* [THE TASK]:
When you reach the line with "purple glue stick: 3 -> 4" in the data below, begin printing lines exactly, and stop once the line with "yellow cupcake: 2 -> 3" has been printed.

* [SOURCE INFORMATION]:
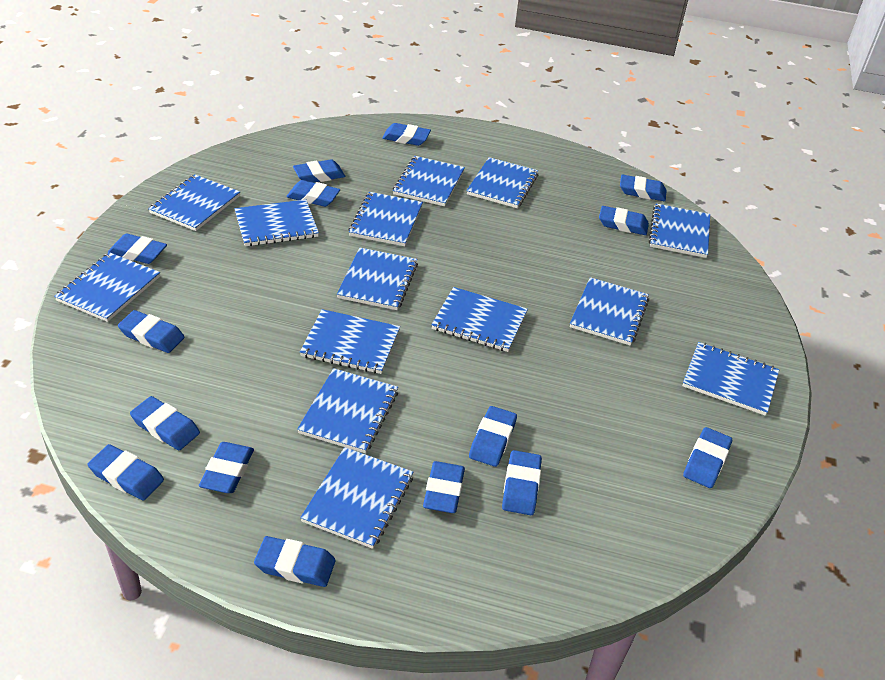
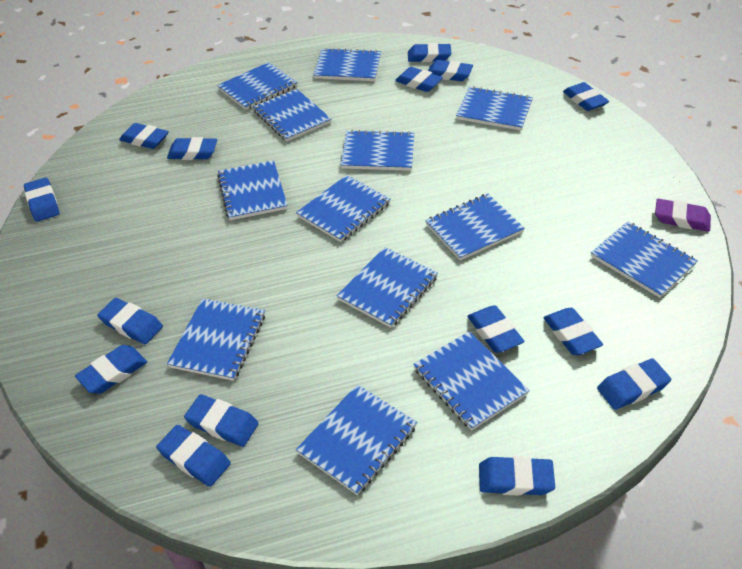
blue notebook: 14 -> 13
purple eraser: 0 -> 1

* * *

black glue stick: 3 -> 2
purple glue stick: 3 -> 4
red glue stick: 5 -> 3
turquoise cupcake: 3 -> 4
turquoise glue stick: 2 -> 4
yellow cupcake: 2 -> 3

* [RESULT FOR THIS TASK]:
purple glue stick: 3 -> 4
red glue stick: 5 -> 3
turquoise cupcake: 3 -> 4
turquoise glue stick: 2 -> 4
yellow cupcake: 2 -> 3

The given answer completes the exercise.